◆ Given entries:
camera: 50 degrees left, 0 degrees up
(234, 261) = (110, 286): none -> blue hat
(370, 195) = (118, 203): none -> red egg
* * *
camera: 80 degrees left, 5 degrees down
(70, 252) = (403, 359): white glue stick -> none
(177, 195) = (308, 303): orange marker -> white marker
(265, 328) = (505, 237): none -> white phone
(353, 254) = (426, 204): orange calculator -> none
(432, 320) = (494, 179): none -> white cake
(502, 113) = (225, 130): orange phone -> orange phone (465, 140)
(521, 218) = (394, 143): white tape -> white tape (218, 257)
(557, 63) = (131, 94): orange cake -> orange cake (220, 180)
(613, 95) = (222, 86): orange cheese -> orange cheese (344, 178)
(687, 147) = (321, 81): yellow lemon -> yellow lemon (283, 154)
* * *
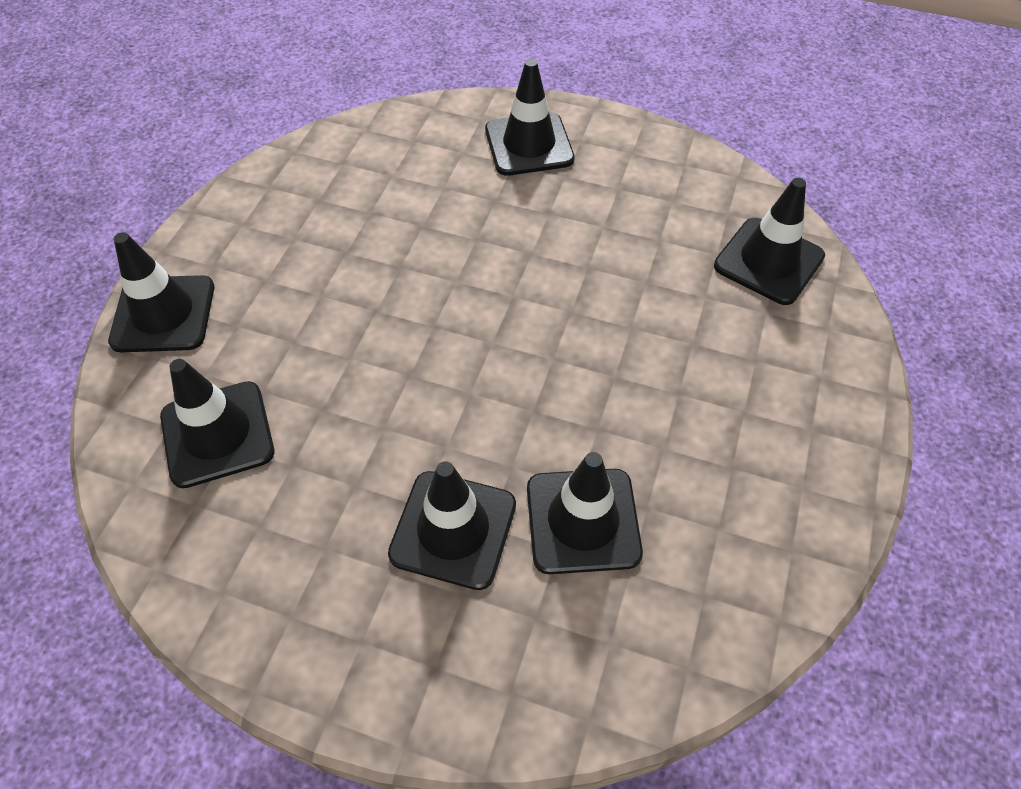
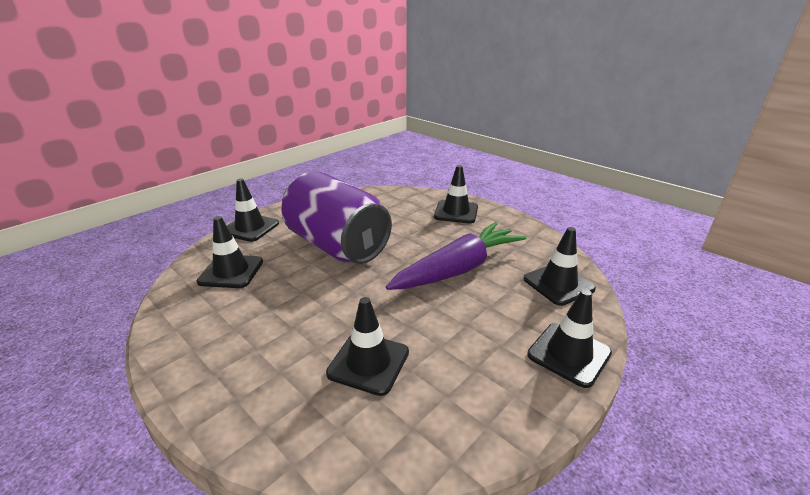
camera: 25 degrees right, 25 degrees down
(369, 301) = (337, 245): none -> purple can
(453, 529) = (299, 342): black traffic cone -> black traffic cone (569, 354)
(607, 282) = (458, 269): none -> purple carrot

◆ Exercise instructions: Please give an exact copy of the entries above, from the line with "(453, 529) = (299, 342): black" down to the line with "(607, 282) = (458, 269): none", inclusive, and nothing else.

◆ Answer below:
(453, 529) = (299, 342): black traffic cone -> black traffic cone (569, 354)
(607, 282) = (458, 269): none -> purple carrot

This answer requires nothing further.